**Work item**
Below are some records; write them all out again exactly.

**Source material**
_ _ _ _

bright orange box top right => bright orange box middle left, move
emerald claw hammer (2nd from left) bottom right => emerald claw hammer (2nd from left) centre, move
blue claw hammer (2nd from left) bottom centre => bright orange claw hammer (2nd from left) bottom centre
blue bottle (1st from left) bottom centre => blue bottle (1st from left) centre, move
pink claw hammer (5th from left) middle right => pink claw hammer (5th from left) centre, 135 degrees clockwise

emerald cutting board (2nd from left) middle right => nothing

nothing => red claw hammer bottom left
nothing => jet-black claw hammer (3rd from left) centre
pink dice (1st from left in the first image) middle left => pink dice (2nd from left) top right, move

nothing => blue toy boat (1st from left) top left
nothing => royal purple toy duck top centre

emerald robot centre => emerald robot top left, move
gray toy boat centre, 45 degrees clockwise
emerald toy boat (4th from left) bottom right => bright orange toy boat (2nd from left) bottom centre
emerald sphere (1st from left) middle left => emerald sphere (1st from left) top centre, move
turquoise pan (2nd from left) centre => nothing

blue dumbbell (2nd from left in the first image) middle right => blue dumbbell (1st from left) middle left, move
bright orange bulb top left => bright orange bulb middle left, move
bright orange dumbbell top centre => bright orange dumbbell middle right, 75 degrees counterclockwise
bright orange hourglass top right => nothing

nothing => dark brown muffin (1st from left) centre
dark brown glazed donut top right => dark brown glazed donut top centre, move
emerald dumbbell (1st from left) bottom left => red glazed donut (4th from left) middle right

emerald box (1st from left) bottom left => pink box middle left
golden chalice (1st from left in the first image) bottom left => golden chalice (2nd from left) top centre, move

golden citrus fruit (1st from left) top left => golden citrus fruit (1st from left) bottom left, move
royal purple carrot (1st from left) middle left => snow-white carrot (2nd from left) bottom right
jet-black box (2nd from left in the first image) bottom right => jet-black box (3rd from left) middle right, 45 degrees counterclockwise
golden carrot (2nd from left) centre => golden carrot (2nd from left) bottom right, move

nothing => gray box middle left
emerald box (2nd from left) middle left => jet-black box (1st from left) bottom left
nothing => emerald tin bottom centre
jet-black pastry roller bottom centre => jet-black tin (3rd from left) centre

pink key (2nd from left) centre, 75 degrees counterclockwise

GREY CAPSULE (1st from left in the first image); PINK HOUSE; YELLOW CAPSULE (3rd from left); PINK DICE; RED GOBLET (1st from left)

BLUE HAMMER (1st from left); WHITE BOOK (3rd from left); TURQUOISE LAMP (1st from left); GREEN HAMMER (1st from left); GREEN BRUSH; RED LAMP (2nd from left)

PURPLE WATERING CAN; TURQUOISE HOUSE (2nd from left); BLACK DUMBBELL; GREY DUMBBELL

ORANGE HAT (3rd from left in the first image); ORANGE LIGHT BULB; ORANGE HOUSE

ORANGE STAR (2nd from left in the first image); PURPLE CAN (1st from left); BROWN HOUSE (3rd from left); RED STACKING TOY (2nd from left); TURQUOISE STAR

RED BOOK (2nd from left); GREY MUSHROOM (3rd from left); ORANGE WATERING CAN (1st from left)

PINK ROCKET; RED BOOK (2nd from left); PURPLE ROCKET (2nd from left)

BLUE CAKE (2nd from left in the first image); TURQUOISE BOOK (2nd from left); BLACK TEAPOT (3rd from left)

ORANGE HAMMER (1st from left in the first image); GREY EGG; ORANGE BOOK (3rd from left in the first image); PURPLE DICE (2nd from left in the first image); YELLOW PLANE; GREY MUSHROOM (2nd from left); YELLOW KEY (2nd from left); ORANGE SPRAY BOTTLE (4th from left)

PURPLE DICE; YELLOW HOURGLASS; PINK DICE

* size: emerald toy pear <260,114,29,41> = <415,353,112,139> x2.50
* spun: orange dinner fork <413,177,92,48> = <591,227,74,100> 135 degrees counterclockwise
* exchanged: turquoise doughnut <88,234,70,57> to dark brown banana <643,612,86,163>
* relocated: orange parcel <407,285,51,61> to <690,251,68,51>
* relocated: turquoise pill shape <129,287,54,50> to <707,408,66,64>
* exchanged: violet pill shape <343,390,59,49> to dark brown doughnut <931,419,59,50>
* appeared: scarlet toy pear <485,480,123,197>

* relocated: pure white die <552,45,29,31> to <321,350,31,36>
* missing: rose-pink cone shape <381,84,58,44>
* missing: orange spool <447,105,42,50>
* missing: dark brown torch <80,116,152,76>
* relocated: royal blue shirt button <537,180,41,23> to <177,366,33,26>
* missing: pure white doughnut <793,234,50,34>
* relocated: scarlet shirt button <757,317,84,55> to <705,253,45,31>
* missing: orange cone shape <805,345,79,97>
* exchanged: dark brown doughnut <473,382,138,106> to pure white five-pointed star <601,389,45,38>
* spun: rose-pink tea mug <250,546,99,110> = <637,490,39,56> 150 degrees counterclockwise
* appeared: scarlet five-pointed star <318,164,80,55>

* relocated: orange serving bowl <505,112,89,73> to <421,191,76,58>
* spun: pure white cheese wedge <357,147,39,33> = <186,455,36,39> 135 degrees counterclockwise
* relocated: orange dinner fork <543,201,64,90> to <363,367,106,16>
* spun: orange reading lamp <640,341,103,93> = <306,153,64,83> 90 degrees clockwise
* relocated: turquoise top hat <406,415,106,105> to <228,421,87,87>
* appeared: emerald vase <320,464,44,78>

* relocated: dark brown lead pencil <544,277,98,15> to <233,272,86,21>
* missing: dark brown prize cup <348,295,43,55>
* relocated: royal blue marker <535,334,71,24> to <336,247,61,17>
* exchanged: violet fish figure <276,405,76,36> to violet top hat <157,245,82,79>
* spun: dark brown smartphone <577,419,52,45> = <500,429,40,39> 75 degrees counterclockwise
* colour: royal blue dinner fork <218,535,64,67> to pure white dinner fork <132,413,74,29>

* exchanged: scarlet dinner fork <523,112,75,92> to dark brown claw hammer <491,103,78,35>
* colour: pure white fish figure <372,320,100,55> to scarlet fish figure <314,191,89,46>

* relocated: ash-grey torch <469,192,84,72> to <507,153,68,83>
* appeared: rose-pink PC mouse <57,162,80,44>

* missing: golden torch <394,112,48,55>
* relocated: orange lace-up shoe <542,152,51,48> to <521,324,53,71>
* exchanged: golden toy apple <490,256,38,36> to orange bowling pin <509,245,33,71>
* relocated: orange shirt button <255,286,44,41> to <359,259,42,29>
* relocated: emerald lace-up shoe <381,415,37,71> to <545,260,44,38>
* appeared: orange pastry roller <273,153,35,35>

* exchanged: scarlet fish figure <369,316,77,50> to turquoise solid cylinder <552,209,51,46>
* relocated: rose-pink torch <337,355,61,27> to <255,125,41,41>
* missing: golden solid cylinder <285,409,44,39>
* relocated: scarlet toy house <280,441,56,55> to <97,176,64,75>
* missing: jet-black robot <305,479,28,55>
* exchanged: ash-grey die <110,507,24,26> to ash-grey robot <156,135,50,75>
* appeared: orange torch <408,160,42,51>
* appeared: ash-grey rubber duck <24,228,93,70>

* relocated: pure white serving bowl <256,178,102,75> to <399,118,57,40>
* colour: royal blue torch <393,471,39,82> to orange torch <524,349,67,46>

_ _ _ _

**Solution to the problem**
bright orange box top right => bright orange box middle left, move
emerald claw hammer (2nd from left) bottom right => emerald claw hammer (2nd from left) centre, move
blue claw hammer (2nd from left) bottom centre => bright orange claw hammer (2nd from left) bottom centre
blue bottle (1st from left) bottom centre => blue bottle (1st from left) centre, move
pink claw hammer (5th from left) middle right => pink claw hammer (5th from left) centre, 135 degrees clockwise

emerald cutting board (2nd from left) middle right => nothing

nothing => red claw hammer bottom left
nothing => jet-black claw hammer (3rd from left) centre
pink dice (1st from left in the first image) middle left => pink dice (2nd from left) top right, move

nothing => blue toy boat (1st from left) top left
nothing => royal purple toy duck top centre

emerald robot centre => emerald robot top left, move
gray toy boat centre, 45 degrees clockwise
emerald toy boat (4th from left) bottom right => bright orange toy boat (2nd from left) bottom centre
emerald sphere (1st from left) middle left => emerald sphere (1st from left) top centre, move
turquoise pan (2nd from left) centre => nothing

blue dumbbell (2nd from left in the first image) middle right => blue dumbbell (1st from left) middle left, move
bright orange bulb top left => bright orange bulb middle left, move
bright orange dumbbell top centre => bright orange dumbbell middle right, 75 degrees counterclockwise
bright orange hourglass top right => nothing

nothing => dark brown muffin (1st from left) centre
dark brown glazed donut top right => dark brown glazed donut top centre, move
emerald dumbbell (1st from left) bottom left => red glazed donut (4th from left) middle right

emerald box (1st from left) bottom left => pink box middle left
golden chalice (1st from left in the first image) bottom left => golden chalice (2nd from left) top centre, move

golden citrus fruit (1st from left) top left => golden citrus fruit (1st from left) bottom left, move
royal purple carrot (1st from left) middle left => snow-white carrot (2nd from left) bottom right
jet-black box (2nd from left in the first image) bottom right => jet-black box (3rd from left) middle right, 45 degrees counterclockwise
golden carrot (2nd from left) centre => golden carrot (2nd from left) bottom right, move

nothing => gray box middle left
emerald box (2nd from left) middle left => jet-black box (1st from left) bottom left
nothing => emerald tin bottom centre
jet-black pastry roller bottom centre => jet-black tin (3rd from left) centre

pink key (2nd from left) centre, 75 degrees counterclockwise

GREY CAPSULE (1st from left in the first image); PINK HOUSE; YELLOW CAPSULE (3rd from left); PINK DICE; RED GOBLET (1st from left)

BLUE HAMMER (1st from left); WHITE BOOK (3rd from left); TURQUOISE LAMP (1st from left); GREEN HAMMER (1st from left); GREEN BRUSH; RED LAMP (2nd from left)

PURPLE WATERING CAN; TURQUOISE HOUSE (2nd from left); BLACK DUMBBELL; GREY DUMBBELL

ORANGE HAT (3rd from left in the first image); ORANGE LIGHT BULB; ORANGE HOUSE

ORANGE STAR (2nd from left in the first image); PURPLE CAN (1st from left); BROWN HOUSE (3rd from left); RED STACKING TOY (2nd from left); TURQUOISE STAR

RED BOOK (2nd from left); GREY MUSHROOM (3rd from left); ORANGE WATERING CAN (1st from left)

PINK ROCKET; RED BOOK (2nd from left); PURPLE ROCKET (2nd from left)

BLUE CAKE (2nd from left in the first image); TURQUOISE BOOK (2nd from left); BLACK TEAPOT (3rd from left)

ORANGE HAMMER (1st from left in the first image); GREY EGG; ORANGE BOOK (3rd from left in the first image); PURPLE DICE (2nd from left in the first image); YELLOW PLANE; GREY MUSHROOM (2nd from left); YELLOW KEY (2nd from left); ORANGE SPRAY BOTTLE (4th from left)

PURPLE DICE; YELLOW HOURGLASS; PINK DICE

* size: emerald toy pear <260,114,29,41> = <415,353,112,139> x2.50
* spun: orange dinner fork <413,177,92,48> = <591,227,74,100> 135 degrees counterclockwise
* exchanged: turquoise doughnut <88,234,70,57> to dark brown banana <643,612,86,163>
* relocated: orange parcel <407,285,51,61> to <690,251,68,51>
* relocated: turquoise pill shape <129,287,54,50> to <707,408,66,64>
* exchanged: violet pill shape <343,390,59,49> to dark brown doughnut <931,419,59,50>
* appeared: scarlet toy pear <485,480,123,197>

* relocated: pure white die <552,45,29,31> to <321,350,31,36>
* missing: rose-pink cone shape <381,84,58,44>
* missing: orange spool <447,105,42,50>
* missing: dark brown torch <80,116,152,76>
* relocated: royal blue shirt button <537,180,41,23> to <177,366,33,26>
* missing: pure white doughnut <793,234,50,34>
* relocated: scarlet shirt button <757,317,84,55> to <705,253,45,31>
* missing: orange cone shape <805,345,79,97>
* exchanged: dark brown doughnut <473,382,138,106> to pure white five-pointed star <601,389,45,38>
* spun: rose-pink tea mug <250,546,99,110> = <637,490,39,56> 150 degrees counterclockwise
* appeared: scarlet five-pointed star <318,164,80,55>

* relocated: orange serving bowl <505,112,89,73> to <421,191,76,58>
* spun: pure white cheese wedge <357,147,39,33> = <186,455,36,39> 135 degrees counterclockwise
* relocated: orange dinner fork <543,201,64,90> to <363,367,106,16>
* spun: orange reading lamp <640,341,103,93> = <306,153,64,83> 90 degrees clockwise
* relocated: turquoise top hat <406,415,106,105> to <228,421,87,87>
* appeared: emerald vase <320,464,44,78>

* relocated: dark brown lead pencil <544,277,98,15> to <233,272,86,21>
* missing: dark brown prize cup <348,295,43,55>
* relocated: royal blue marker <535,334,71,24> to <336,247,61,17>
* exchanged: violet fish figure <276,405,76,36> to violet top hat <157,245,82,79>
* spun: dark brown smartphone <577,419,52,45> = <500,429,40,39> 75 degrees counterclockwise
* colour: royal blue dinner fork <218,535,64,67> to pure white dinner fork <132,413,74,29>

* exchanged: scarlet dinner fork <523,112,75,92> to dark brown claw hammer <491,103,78,35>
* colour: pure white fish figure <372,320,100,55> to scarlet fish figure <314,191,89,46>

* relocated: ash-grey torch <469,192,84,72> to <507,153,68,83>
* appeared: rose-pink PC mouse <57,162,80,44>

* missing: golden torch <394,112,48,55>
* relocated: orange lace-up shoe <542,152,51,48> to <521,324,53,71>
* exchanged: golden toy apple <490,256,38,36> to orange bowling pin <509,245,33,71>
* relocated: orange shirt button <255,286,44,41> to <359,259,42,29>
* relocated: emerald lace-up shoe <381,415,37,71> to <545,260,44,38>
* appeared: orange pastry roller <273,153,35,35>

* exchanged: scarlet fish figure <369,316,77,50> to turquoise solid cylinder <552,209,51,46>
* relocated: rose-pink torch <337,355,61,27> to <255,125,41,41>
* missing: golden solid cylinder <285,409,44,39>
* relocated: scarlet toy house <280,441,56,55> to <97,176,64,75>
* missing: jet-black robot <305,479,28,55>
* exchanged: ash-grey die <110,507,24,26> to ash-grey robot <156,135,50,75>
* appeared: orange torch <408,160,42,51>
* appeared: ash-grey rubber duck <24,228,93,70>

* relocated: pure white serving bowl <256,178,102,75> to <399,118,57,40>
* colour: royal blue torch <393,471,39,82> to orange torch <524,349,67,46>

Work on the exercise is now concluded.